Object tracking records:
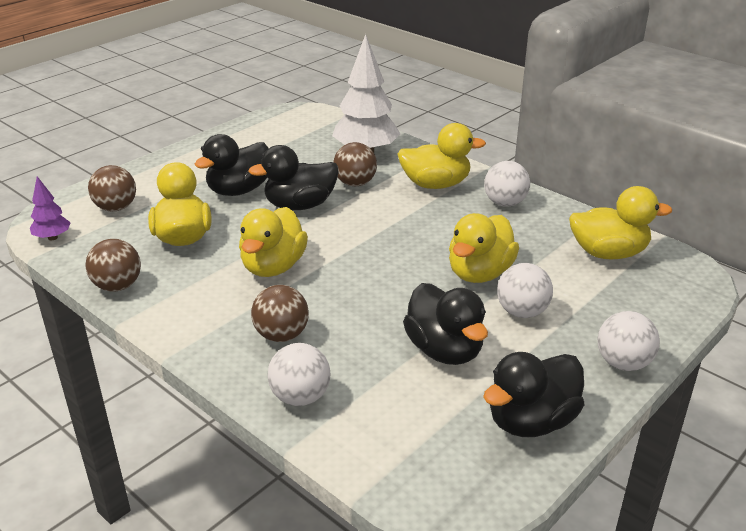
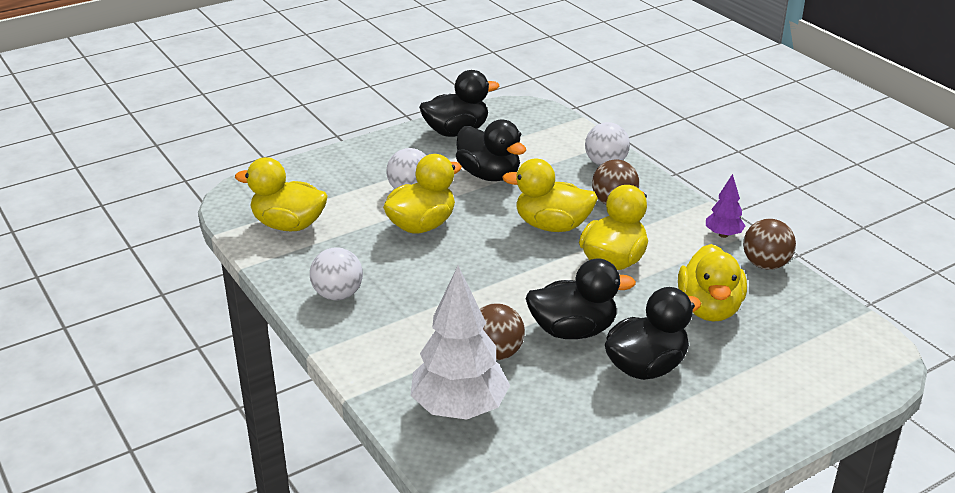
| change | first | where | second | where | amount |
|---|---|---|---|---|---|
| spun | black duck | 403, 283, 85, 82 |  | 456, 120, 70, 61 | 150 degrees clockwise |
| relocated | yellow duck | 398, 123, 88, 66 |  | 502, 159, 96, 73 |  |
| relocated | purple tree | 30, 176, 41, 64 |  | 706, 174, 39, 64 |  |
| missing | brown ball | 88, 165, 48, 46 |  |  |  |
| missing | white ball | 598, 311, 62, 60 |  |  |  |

...

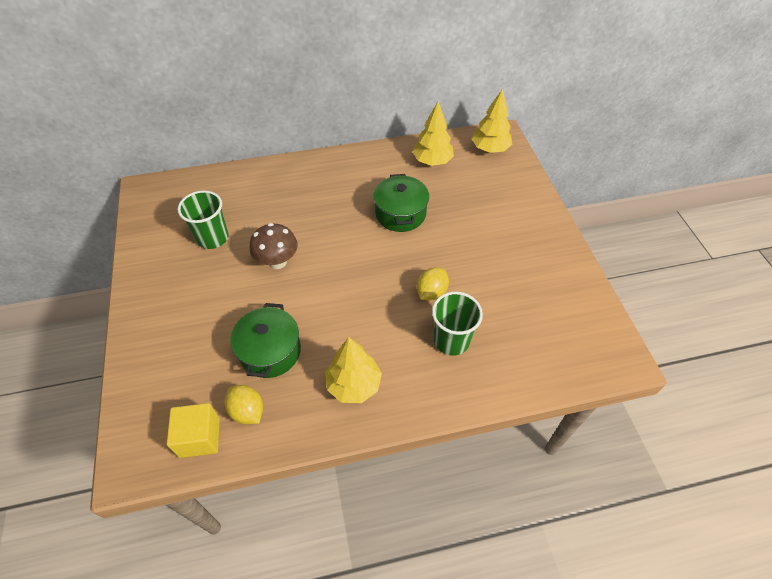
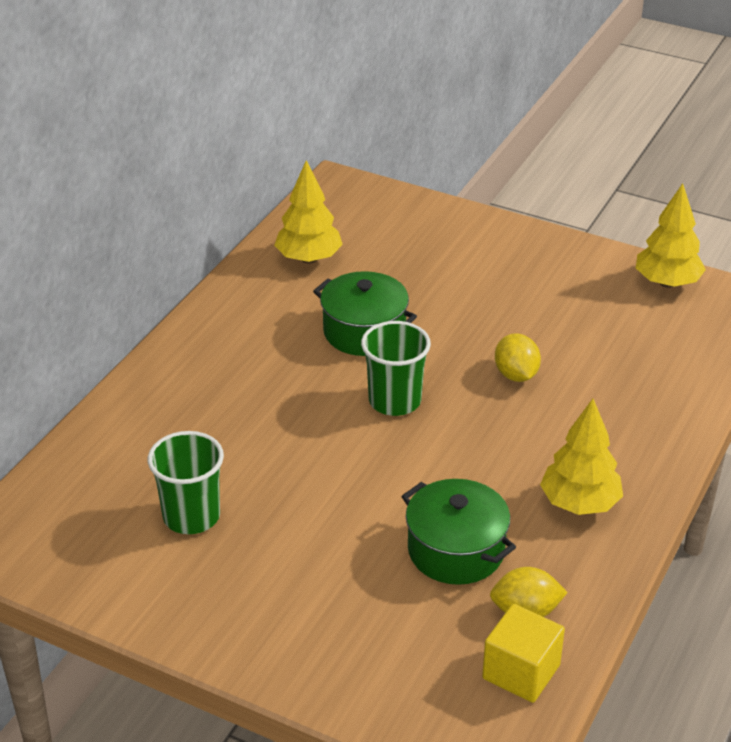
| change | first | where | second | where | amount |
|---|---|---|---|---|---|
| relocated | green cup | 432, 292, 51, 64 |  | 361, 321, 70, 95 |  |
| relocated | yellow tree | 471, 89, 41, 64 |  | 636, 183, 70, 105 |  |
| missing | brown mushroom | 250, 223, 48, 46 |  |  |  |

TASK STATEMENT
Using the data above, show each line where "yellow" occurs.

ANSWER TO THIS TASK
| relocated | yellow duck | 398, 123, 88, 66 |  | 502, 159, 96, 73 |  |
| relocated | yellow tree | 471, 89, 41, 64 |  | 636, 183, 70, 105 |  |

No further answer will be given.